◆ PROBLEM REQUIREMENTS ◆
Output range, inclusive: from the line containing "R8: none -> 10k (+12V, KEY)" to the line containing "BAT3: 12V (plus". Restate those lines from the data below word for word and only those.

** Opening GIVEN RECORDS block **

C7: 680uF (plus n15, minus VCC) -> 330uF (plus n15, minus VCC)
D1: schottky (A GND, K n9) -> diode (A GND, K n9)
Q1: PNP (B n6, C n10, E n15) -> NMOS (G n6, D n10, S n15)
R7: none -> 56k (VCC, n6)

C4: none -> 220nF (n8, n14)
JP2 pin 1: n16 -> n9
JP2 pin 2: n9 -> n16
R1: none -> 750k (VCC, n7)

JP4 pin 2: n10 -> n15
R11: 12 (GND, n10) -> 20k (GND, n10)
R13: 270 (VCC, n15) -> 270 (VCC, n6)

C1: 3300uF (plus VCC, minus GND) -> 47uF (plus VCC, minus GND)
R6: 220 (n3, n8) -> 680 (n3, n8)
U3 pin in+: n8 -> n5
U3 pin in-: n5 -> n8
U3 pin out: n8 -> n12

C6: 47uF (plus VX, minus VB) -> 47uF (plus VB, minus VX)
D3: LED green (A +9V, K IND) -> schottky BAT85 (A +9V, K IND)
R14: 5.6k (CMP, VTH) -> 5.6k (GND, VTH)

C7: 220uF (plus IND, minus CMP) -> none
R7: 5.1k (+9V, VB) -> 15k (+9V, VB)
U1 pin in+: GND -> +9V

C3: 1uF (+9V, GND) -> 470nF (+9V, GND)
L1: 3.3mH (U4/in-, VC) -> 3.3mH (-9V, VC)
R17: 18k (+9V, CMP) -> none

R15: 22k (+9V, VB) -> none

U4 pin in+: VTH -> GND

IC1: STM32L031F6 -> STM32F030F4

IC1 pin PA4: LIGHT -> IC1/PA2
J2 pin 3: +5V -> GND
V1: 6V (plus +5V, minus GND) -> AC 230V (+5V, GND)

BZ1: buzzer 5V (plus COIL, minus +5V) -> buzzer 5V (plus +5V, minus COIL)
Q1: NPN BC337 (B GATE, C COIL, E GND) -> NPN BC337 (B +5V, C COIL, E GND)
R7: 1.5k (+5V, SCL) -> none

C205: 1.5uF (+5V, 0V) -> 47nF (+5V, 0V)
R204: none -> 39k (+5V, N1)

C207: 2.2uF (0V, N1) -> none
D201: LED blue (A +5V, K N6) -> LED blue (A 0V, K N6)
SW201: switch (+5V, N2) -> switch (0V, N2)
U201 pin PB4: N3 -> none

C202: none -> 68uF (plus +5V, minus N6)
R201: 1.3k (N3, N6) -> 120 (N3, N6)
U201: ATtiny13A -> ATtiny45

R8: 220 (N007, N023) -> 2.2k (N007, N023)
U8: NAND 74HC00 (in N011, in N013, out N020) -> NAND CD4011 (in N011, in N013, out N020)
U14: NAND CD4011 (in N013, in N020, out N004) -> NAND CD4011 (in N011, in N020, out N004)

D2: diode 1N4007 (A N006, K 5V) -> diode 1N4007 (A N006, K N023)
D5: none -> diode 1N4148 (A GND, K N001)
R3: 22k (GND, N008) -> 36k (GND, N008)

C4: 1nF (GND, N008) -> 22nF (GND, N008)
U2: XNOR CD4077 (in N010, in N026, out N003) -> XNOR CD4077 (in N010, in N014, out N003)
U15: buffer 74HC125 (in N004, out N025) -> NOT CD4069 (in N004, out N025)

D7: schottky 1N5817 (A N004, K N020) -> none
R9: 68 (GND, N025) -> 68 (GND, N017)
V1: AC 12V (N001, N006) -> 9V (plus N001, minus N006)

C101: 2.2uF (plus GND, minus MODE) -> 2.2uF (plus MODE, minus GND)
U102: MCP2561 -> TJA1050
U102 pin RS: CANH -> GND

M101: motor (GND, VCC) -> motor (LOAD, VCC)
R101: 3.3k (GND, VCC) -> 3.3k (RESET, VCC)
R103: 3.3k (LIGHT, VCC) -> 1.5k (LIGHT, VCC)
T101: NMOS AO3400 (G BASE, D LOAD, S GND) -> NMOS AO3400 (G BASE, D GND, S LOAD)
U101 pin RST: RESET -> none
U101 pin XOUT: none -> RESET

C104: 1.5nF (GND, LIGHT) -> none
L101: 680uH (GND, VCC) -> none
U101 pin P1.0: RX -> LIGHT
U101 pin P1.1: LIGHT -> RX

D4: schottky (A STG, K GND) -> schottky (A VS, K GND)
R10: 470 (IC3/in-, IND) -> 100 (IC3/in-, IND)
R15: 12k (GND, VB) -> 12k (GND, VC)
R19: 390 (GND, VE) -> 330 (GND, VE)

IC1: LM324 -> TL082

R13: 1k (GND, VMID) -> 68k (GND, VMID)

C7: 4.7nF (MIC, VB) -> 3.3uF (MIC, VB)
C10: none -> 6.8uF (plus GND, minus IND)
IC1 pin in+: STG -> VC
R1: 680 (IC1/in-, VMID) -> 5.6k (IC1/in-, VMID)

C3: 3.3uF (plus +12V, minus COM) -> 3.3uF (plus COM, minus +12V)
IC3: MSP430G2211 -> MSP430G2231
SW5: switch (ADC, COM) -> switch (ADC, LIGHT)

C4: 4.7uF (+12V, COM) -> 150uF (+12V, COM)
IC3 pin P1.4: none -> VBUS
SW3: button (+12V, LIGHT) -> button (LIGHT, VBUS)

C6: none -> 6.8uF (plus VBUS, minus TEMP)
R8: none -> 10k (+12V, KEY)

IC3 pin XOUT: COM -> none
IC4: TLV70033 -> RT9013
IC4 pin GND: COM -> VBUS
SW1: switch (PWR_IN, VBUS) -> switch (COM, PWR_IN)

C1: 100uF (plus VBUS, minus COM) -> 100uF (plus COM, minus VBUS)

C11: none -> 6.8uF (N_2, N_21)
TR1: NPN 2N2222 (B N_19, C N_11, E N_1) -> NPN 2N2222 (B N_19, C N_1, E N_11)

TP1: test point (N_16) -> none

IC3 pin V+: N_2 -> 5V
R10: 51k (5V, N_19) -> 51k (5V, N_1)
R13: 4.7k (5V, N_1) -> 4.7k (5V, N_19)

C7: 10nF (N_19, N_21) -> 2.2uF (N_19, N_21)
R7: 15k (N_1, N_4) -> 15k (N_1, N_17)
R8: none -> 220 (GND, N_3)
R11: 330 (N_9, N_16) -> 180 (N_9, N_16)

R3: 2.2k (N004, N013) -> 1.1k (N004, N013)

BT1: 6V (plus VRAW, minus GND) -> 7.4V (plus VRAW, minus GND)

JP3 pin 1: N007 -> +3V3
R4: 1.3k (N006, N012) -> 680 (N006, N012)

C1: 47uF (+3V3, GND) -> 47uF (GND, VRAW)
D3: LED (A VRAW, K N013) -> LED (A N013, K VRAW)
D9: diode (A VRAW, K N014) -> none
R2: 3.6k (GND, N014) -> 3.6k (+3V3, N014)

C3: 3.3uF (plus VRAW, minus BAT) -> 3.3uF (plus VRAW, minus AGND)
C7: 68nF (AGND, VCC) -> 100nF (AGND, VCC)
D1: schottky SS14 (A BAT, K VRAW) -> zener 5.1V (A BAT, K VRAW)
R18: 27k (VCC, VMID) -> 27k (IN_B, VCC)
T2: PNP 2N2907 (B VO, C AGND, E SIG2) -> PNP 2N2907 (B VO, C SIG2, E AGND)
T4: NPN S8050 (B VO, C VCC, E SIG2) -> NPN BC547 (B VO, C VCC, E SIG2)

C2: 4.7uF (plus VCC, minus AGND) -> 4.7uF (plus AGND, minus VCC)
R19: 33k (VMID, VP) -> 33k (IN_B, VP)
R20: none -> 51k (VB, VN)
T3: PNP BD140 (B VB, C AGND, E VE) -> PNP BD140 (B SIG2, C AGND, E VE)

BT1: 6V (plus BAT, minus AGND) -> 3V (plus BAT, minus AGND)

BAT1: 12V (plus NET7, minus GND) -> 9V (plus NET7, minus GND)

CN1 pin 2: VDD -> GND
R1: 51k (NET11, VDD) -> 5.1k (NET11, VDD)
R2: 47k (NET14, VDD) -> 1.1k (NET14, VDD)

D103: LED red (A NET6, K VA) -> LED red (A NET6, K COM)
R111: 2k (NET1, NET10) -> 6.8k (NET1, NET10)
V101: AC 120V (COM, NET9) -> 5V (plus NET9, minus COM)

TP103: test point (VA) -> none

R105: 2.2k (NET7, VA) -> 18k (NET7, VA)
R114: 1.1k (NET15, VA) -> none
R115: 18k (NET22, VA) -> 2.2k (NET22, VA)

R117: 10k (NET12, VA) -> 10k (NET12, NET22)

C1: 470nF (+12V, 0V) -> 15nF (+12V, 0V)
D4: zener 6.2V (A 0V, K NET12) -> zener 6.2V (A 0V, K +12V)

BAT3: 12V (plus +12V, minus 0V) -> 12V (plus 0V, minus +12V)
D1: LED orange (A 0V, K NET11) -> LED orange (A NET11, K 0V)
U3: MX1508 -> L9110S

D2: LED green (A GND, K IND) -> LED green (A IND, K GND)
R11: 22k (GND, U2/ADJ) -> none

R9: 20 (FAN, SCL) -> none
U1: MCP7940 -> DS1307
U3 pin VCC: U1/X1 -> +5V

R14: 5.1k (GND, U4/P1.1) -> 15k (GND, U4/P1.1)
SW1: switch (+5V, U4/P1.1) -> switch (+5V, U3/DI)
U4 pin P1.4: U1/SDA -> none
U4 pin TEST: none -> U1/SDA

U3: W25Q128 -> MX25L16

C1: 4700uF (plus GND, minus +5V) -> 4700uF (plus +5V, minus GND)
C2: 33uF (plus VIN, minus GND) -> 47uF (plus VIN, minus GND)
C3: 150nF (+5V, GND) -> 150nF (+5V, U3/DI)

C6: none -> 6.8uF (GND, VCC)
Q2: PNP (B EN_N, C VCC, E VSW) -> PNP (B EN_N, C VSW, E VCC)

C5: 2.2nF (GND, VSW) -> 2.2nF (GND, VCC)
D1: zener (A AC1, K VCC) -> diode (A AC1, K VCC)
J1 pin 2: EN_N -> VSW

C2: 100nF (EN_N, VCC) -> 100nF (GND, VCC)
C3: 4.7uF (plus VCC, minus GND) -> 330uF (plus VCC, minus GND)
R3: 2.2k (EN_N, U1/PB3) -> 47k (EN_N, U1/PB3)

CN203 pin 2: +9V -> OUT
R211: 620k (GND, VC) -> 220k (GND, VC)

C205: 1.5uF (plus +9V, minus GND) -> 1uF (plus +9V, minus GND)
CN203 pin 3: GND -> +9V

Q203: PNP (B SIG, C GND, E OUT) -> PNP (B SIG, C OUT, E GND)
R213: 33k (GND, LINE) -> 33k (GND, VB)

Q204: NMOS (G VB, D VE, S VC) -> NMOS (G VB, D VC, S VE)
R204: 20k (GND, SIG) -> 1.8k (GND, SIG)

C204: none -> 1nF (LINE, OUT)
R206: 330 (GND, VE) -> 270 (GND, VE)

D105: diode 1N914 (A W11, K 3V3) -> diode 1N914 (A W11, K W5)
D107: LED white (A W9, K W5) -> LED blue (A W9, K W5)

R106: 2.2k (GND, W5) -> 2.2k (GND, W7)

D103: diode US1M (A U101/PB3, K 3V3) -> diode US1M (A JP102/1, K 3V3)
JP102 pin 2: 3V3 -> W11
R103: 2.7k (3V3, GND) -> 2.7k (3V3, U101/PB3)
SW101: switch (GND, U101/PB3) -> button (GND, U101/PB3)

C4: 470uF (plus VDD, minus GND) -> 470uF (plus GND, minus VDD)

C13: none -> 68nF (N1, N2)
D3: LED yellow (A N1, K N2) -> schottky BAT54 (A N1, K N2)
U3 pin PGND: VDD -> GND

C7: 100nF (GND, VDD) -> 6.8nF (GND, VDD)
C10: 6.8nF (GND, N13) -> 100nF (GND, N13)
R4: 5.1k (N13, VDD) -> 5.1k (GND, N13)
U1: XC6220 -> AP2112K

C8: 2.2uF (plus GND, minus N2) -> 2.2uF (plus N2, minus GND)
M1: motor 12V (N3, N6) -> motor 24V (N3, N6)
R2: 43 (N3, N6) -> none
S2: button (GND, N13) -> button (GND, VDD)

** Closing GIVEN RECORDS block **

◆ WORKED SOLUTION ◆
R8: none -> 10k (+12V, KEY)

IC3 pin XOUT: COM -> none
IC4: TLV70033 -> RT9013
IC4 pin GND: COM -> VBUS
SW1: switch (PWR_IN, VBUS) -> switch (COM, PWR_IN)

C1: 100uF (plus VBUS, minus COM) -> 100uF (plus COM, minus VBUS)

C11: none -> 6.8uF (N_2, N_21)
TR1: NPN 2N2222 (B N_19, C N_11, E N_1) -> NPN 2N2222 (B N_19, C N_1, E N_11)

TP1: test point (N_16) -> none

IC3 pin V+: N_2 -> 5V
R10: 51k (5V, N_19) -> 51k (5V, N_1)
R13: 4.7k (5V, N_1) -> 4.7k (5V, N_19)

C7: 10nF (N_19, N_21) -> 2.2uF (N_19, N_21)
R7: 15k (N_1, N_4) -> 15k (N_1, N_17)
R8: none -> 220 (GND, N_3)
R11: 330 (N_9, N_16) -> 180 (N_9, N_16)

R3: 2.2k (N004, N013) -> 1.1k (N004, N013)

BT1: 6V (plus VRAW, minus GND) -> 7.4V (plus VRAW, minus GND)

JP3 pin 1: N007 -> +3V3
R4: 1.3k (N006, N012) -> 680 (N006, N012)

C1: 47uF (+3V3, GND) -> 47uF (GND, VRAW)
D3: LED (A VRAW, K N013) -> LED (A N013, K VRAW)
D9: diode (A VRAW, K N014) -> none
R2: 3.6k (GND, N014) -> 3.6k (+3V3, N014)

C3: 3.3uF (plus VRAW, minus BAT) -> 3.3uF (plus VRAW, minus AGND)
C7: 68nF (AGND, VCC) -> 100nF (AGND, VCC)
D1: schottky SS14 (A BAT, K VRAW) -> zener 5.1V (A BAT, K VRAW)
R18: 27k (VCC, VMID) -> 27k (IN_B, VCC)
T2: PNP 2N2907 (B VO, C AGND, E SIG2) -> PNP 2N2907 (B VO, C SIG2, E AGND)
T4: NPN S8050 (B VO, C VCC, E SIG2) -> NPN BC547 (B VO, C VCC, E SIG2)

C2: 4.7uF (plus VCC, minus AGND) -> 4.7uF (plus AGND, minus VCC)
R19: 33k (VMID, VP) -> 33k (IN_B, VP)
R20: none -> 51k (VB, VN)
T3: PNP BD140 (B VB, C AGND, E VE) -> PNP BD140 (B SIG2, C AGND, E VE)

BT1: 6V (plus BAT, minus AGND) -> 3V (plus BAT, minus AGND)

BAT1: 12V (plus NET7, minus GND) -> 9V (plus NET7, minus GND)

CN1 pin 2: VDD -> GND
R1: 51k (NET11, VDD) -> 5.1k (NET11, VDD)
R2: 47k (NET14, VDD) -> 1.1k (NET14, VDD)

D103: LED red (A NET6, K VA) -> LED red (A NET6, K COM)
R111: 2k (NET1, NET10) -> 6.8k (NET1, NET10)
V101: AC 120V (COM, NET9) -> 5V (plus NET9, minus COM)

TP103: test point (VA) -> none

R105: 2.2k (NET7, VA) -> 18k (NET7, VA)
R114: 1.1k (NET15, VA) -> none
R115: 18k (NET22, VA) -> 2.2k (NET22, VA)

R117: 10k (NET12, VA) -> 10k (NET12, NET22)

C1: 470nF (+12V, 0V) -> 15nF (+12V, 0V)
D4: zener 6.2V (A 0V, K NET12) -> zener 6.2V (A 0V, K +12V)

BAT3: 12V (plus +12V, minus 0V) -> 12V (plus 0V, minus +12V)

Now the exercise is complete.